Problem to work on → Copy the first line of the entries below and every line after it through the line containing "none -> purple 1x6 brick [241,349,404,376]". Do not include pictures.

Data in this exercise →
[Start of Attachment]
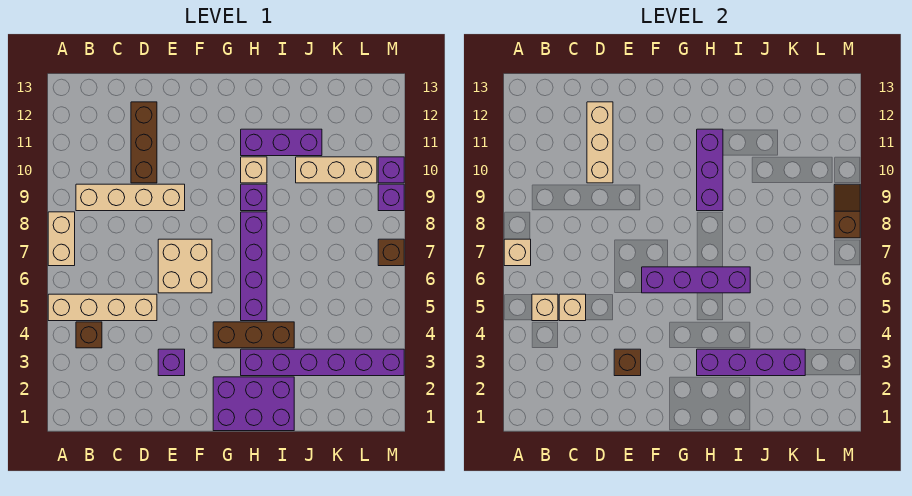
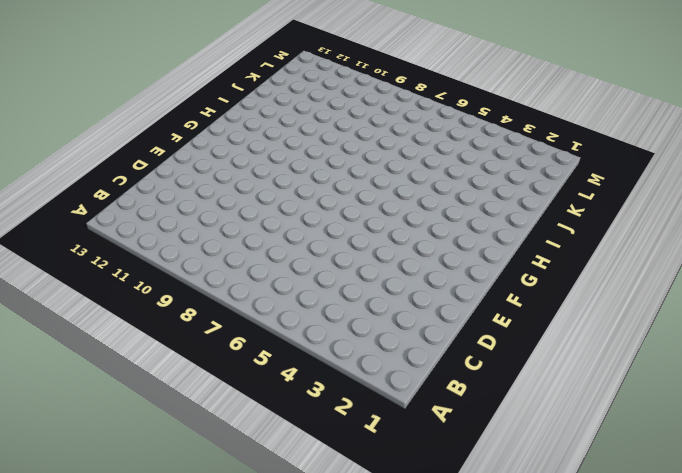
none -> tan 1x4 brick [48,294,157,321]
none -> tan 1x2 brick [48,212,75,266]
none -> brown 1x1 brick [76,322,102,348]

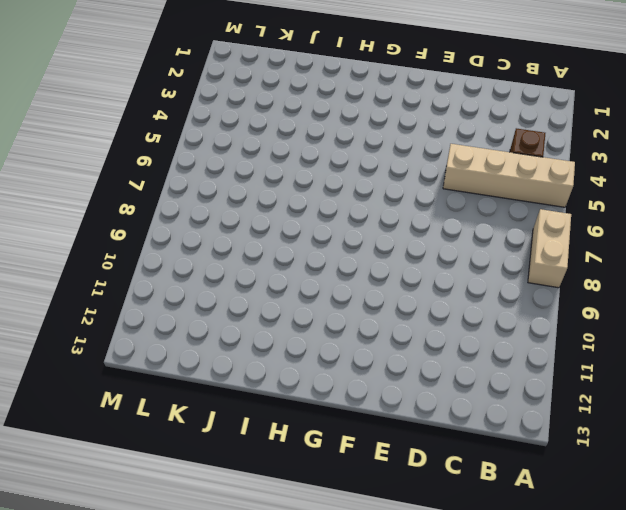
none -> tan 1x4 brick [76,184,185,211]
none -> brown 1x3 brick [131,102,157,183]
none -> purple 1x1 brick [158,349,185,376]

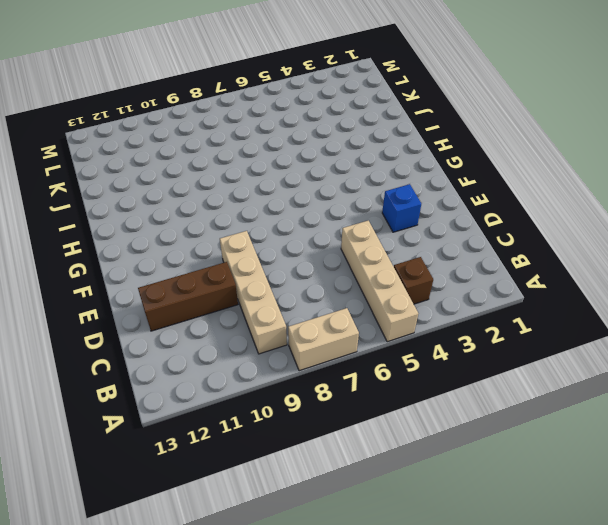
blue 1x1 brick [382,184,421,232] -> purple 1x1 brick [158,349,185,376]
none -> tan 2x2 brick [158,239,212,293]
none -> purple 2x3 brick [213,377,294,431]
none -> brown 1x3 brick [213,322,294,348]

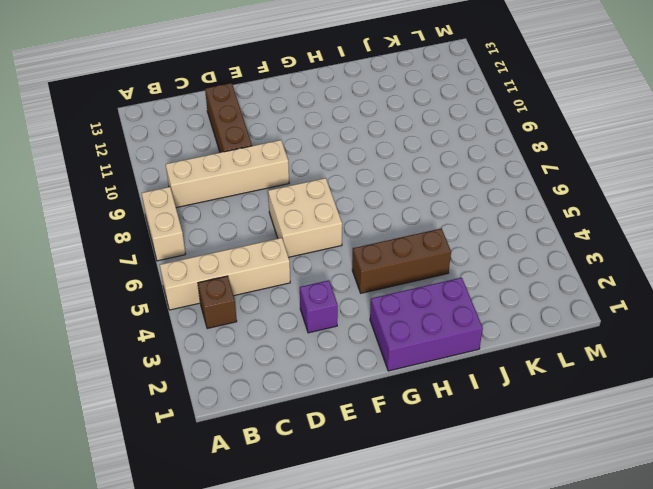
none -> purple 1x6 brick [241,349,404,376]
none -> purple 1x4 brick [241,212,267,321]
none -> purple 1x1 brick [241,184,267,211]

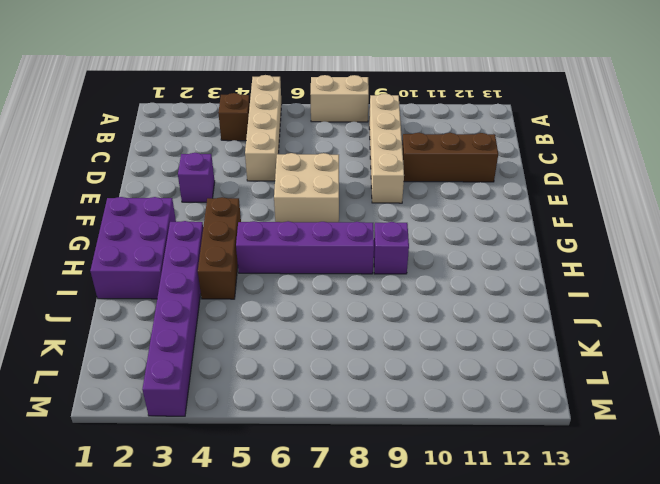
none -> tan 1x1 brick [241,157,267,183]
none -> purple 1x3 brick [241,129,322,156]
none -> tan 1x3 brick [296,157,377,183]

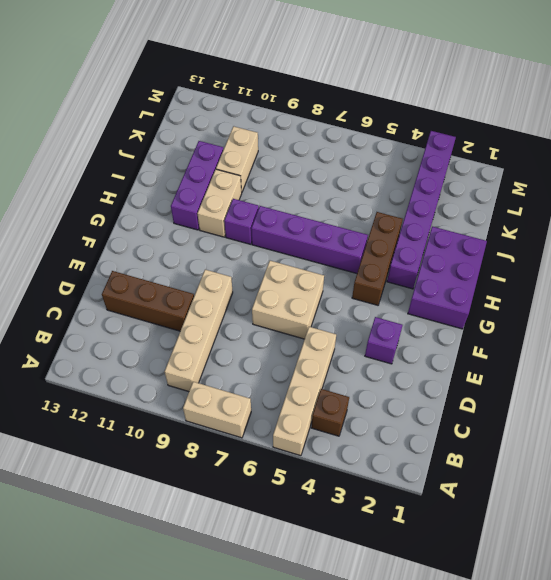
tan 1x2 brick [197,169,242,237] -> tan 1x1 brick [241,157,267,183]
tan 1x2 brick [216,126,258,192] -> tan 1x3 brick [296,157,377,183]
none -> brown 1x1 brick [378,239,404,266]
none -> purple 1x1 brick [378,184,404,211]
none -> purple 1x1 brick [378,157,404,183]

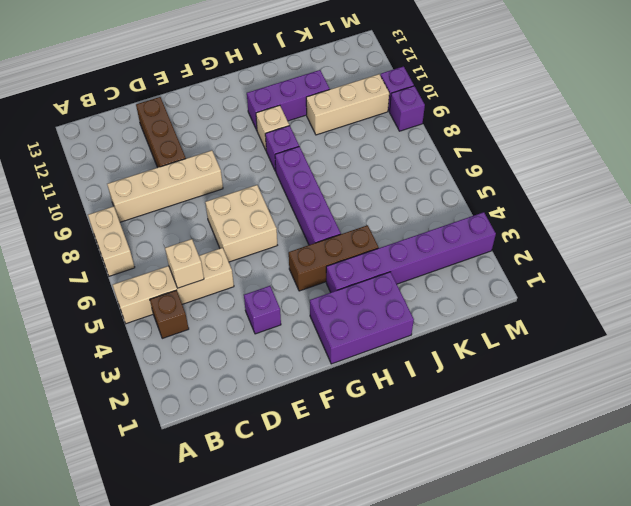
none -> brown 1x1 brick [378,239,404,266]
none -> tan 1x1 brick [504,239,531,266]
none -> tan 1x1 brick [532,294,558,321]

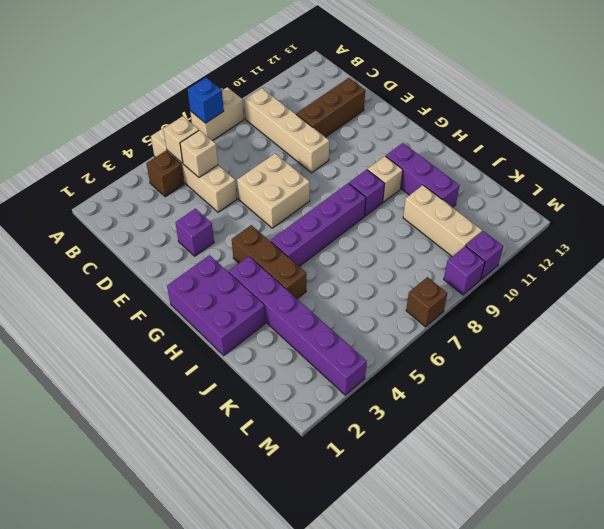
blue 1x1 brick [188,78,224,123] -> tan 1x1 brick [504,239,531,266]
none -> tan 1x3 brick [587,102,613,183]
none -> brown 1x1 brick [614,349,641,376]
none -> purple 1x4 brick [642,267,750,293]

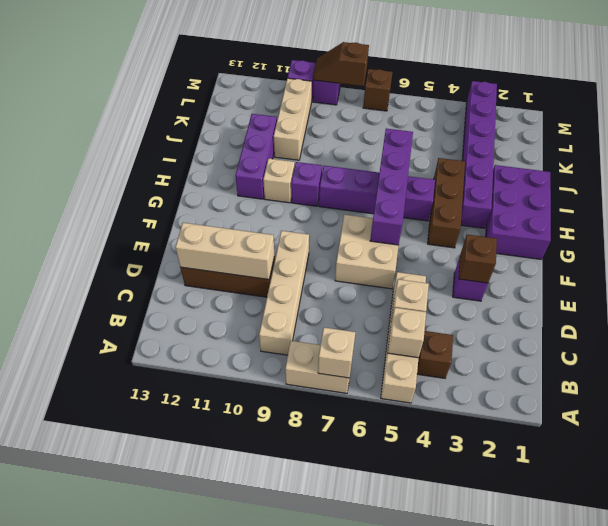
none -> purple 1x4 brick [697,349,805,376]
none -> purple 1x3 brick [697,129,723,211]

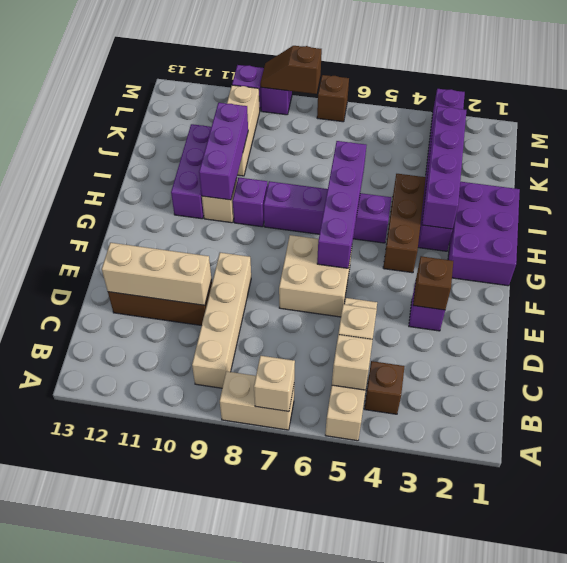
purple 1x3 brick [199,103,248,200] -> purple 1x3 brick turned to [697,129,723,211]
[End of Attachment]
Exercise answer →
none -> tan 1x4 brick [48,294,157,321]
none -> tan 1x2 brick [48,212,75,266]
none -> brown 1x1 brick [76,322,102,348]

none -> tan 1x4 brick [76,184,185,211]
none -> brown 1x3 brick [131,102,157,183]
none -> purple 1x1 brick [158,349,185,376]

blue 1x1 brick [382,184,421,232] -> purple 1x1 brick [158,349,185,376]
none -> tan 2x2 brick [158,239,212,293]
none -> purple 2x3 brick [213,377,294,431]
none -> brown 1x3 brick [213,322,294,348]

none -> purple 1x6 brick [241,349,404,376]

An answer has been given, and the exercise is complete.